### [Task details]
Which lines in the records below mention the word "first"? Copy each one out.

*** Begin section ***

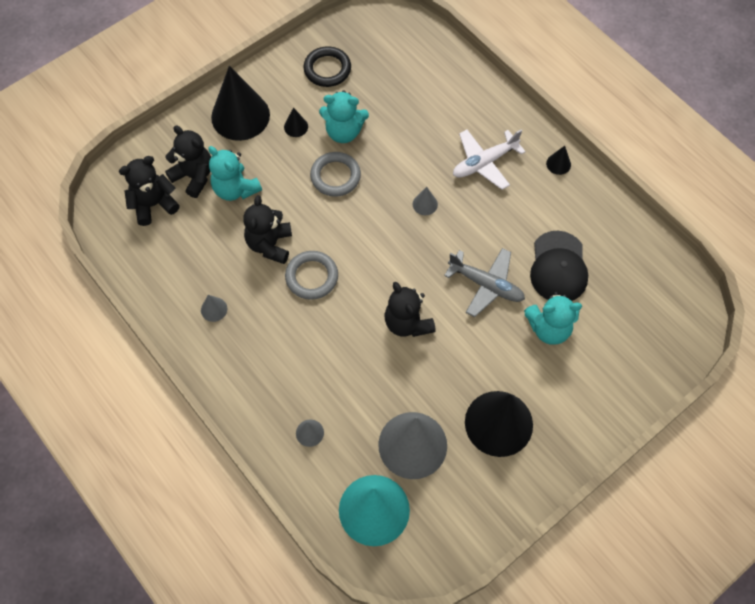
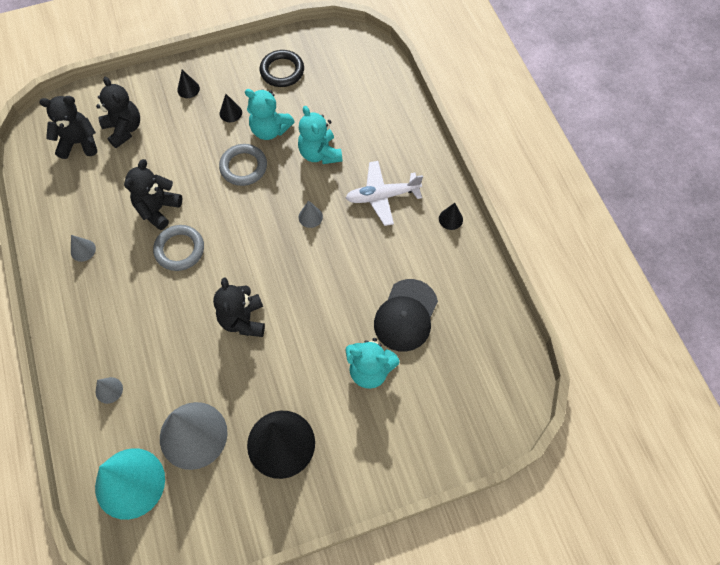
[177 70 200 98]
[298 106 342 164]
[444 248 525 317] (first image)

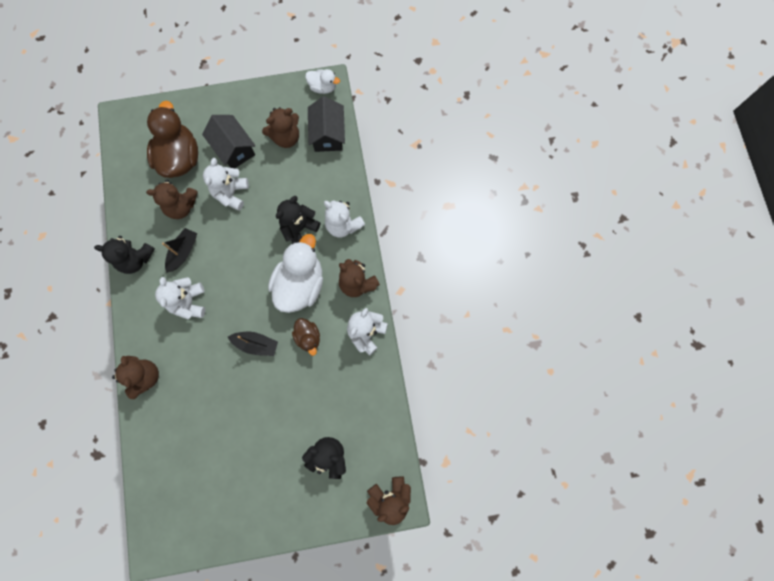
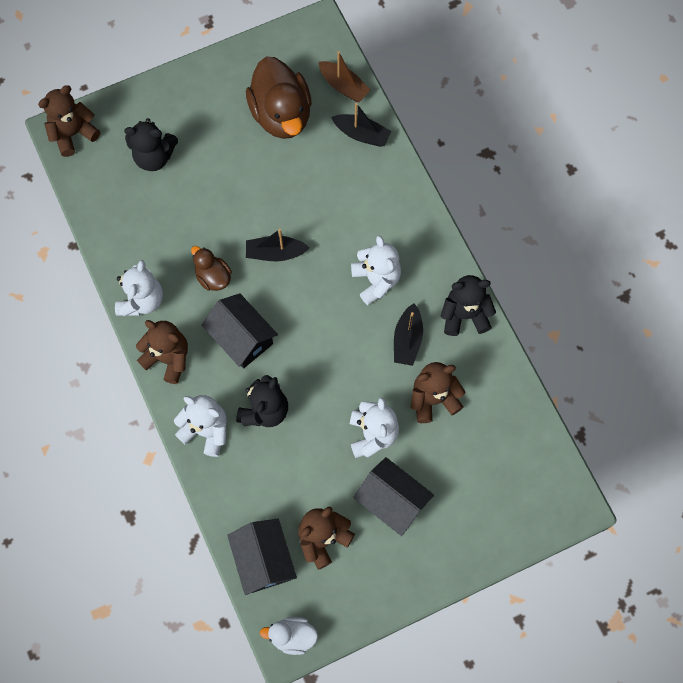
[246 56 312 139]
[202 293 278 368]
[112 356 159 399] (first image)
[319 51 371 102]
[331 103 391 147]

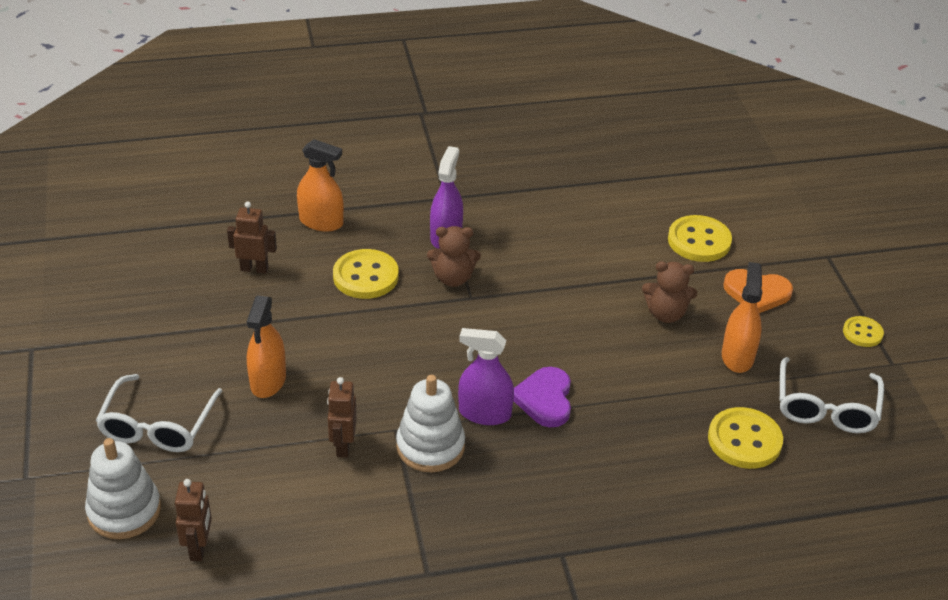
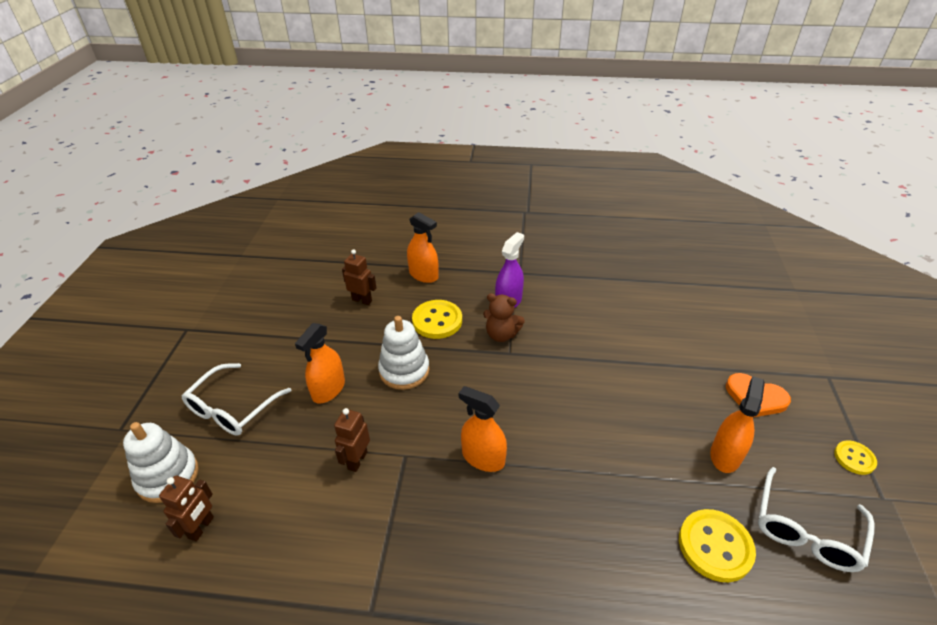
[668 215 732 262] (first image)
[642 261 697 323] (first image)
[459 386 507 472]
[513 367 571 427] (first image)
[378 316 430 390]

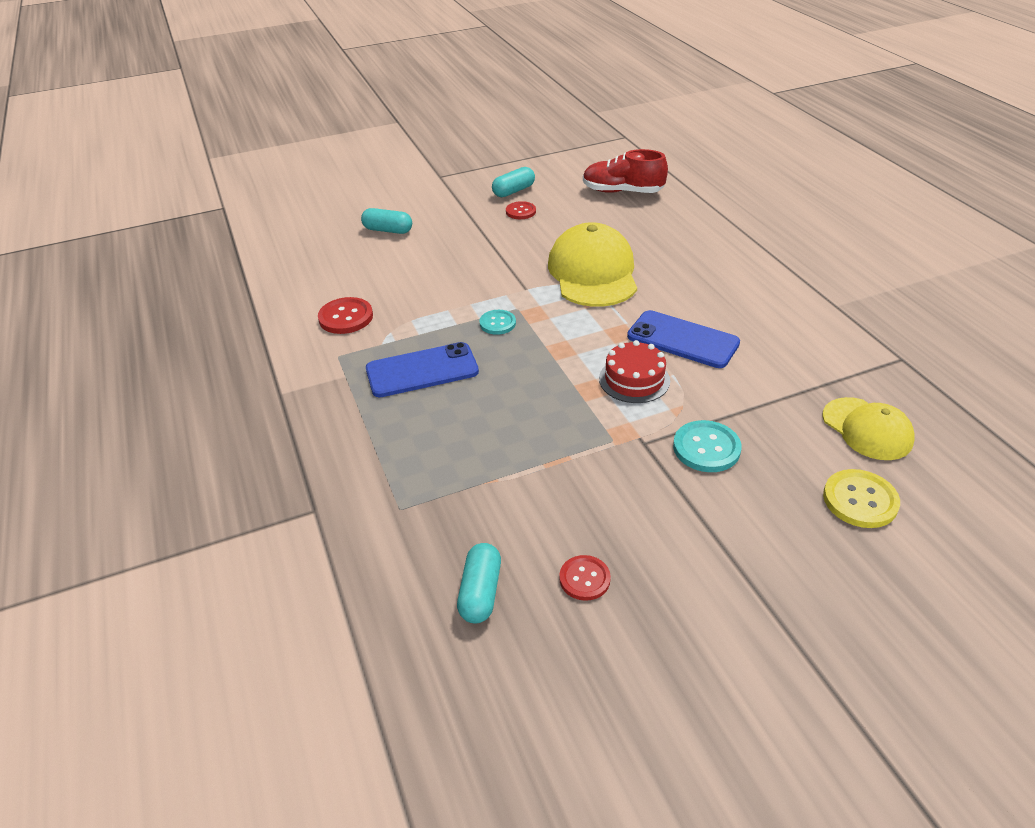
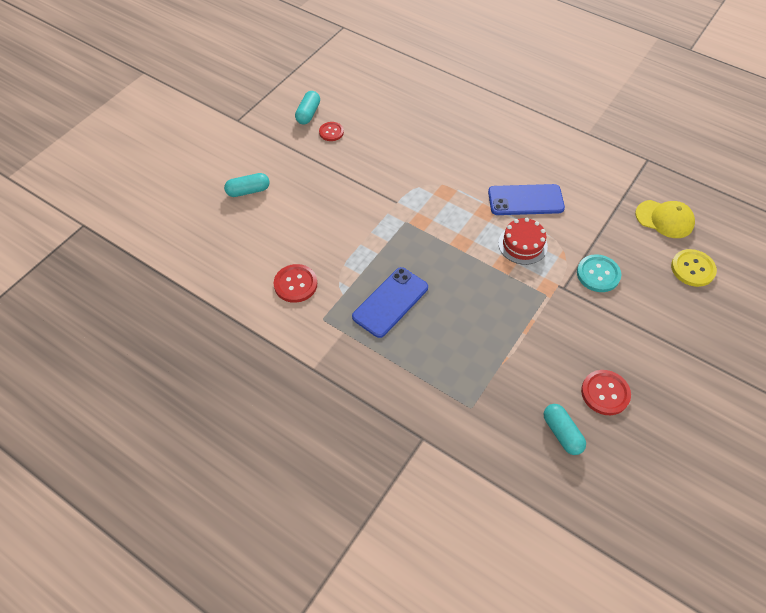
[583 149 668 193] (first image)
[548 222 637 307] (first image)
[479 310 516 335] (first image)
[581 370 631 415]

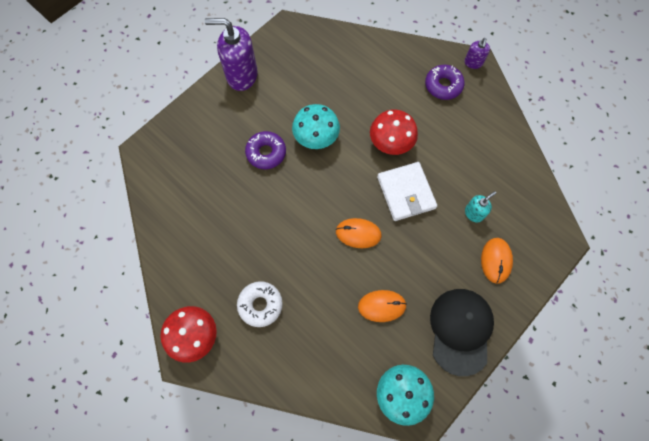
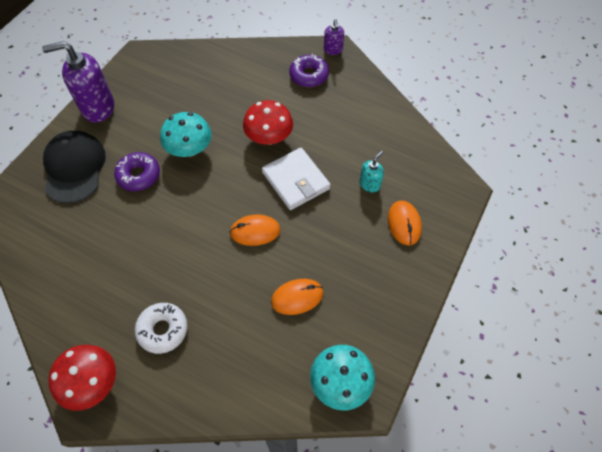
[43 131 106 203]

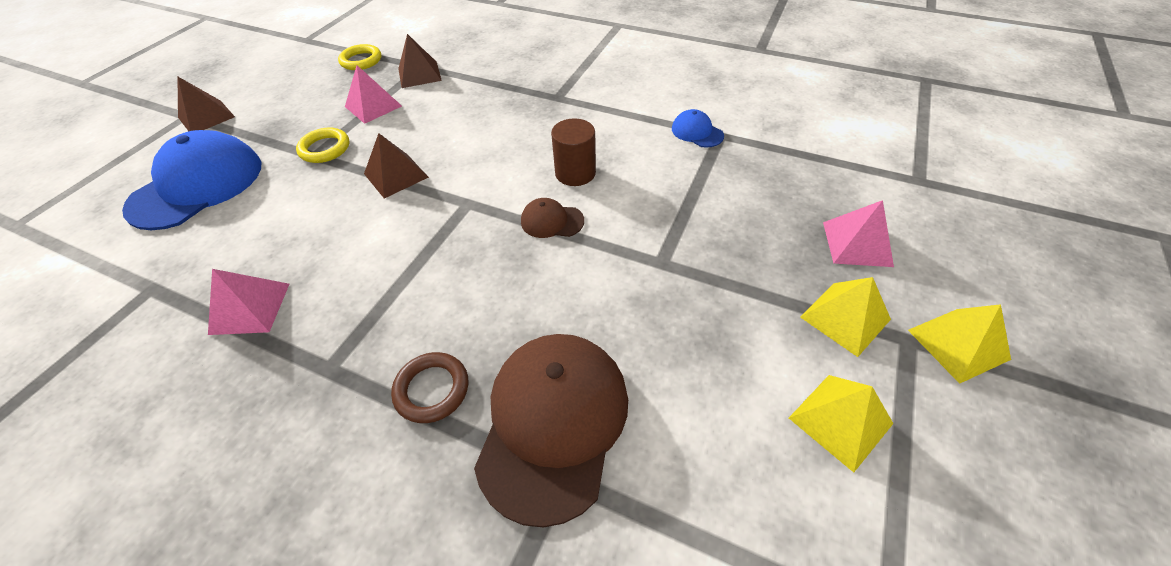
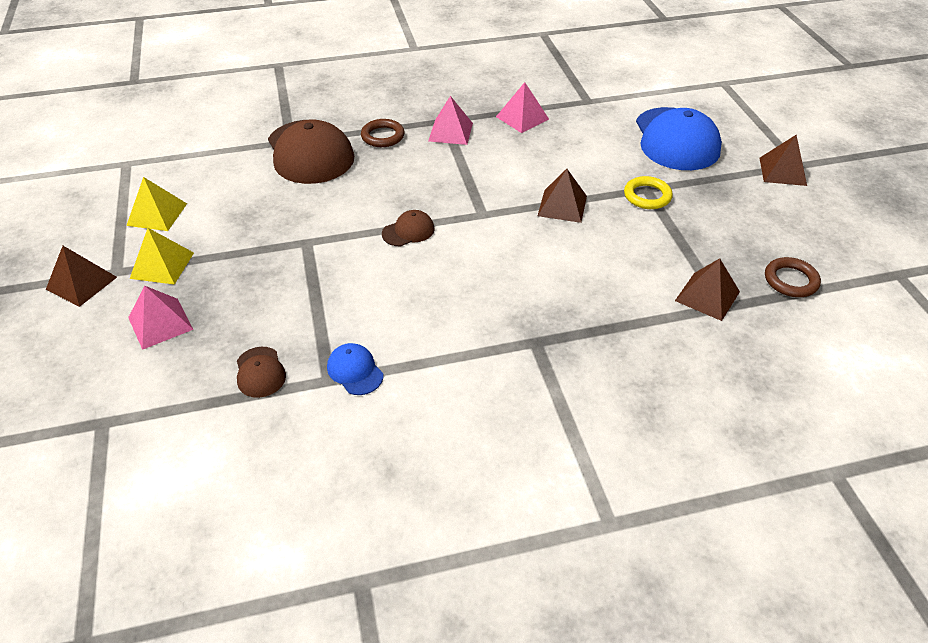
[765 257 821 297]
[428 96 473 145]
[327 343 384 395]
[551 118 596 186] (first image)
[46 246 117 307]
[237 347 286 398]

*** End section ***

### [Final answer]
[444 248 525 317] (first image)
[112 356 159 399] (first image)
[668 215 732 262] (first image)
[642 261 697 323] (first image)
[513 367 571 427] (first image)
[583 149 668 193] (first image)
[548 222 637 307] (first image)
[479 310 516 335] (first image)
[551 118 596 186] (first image)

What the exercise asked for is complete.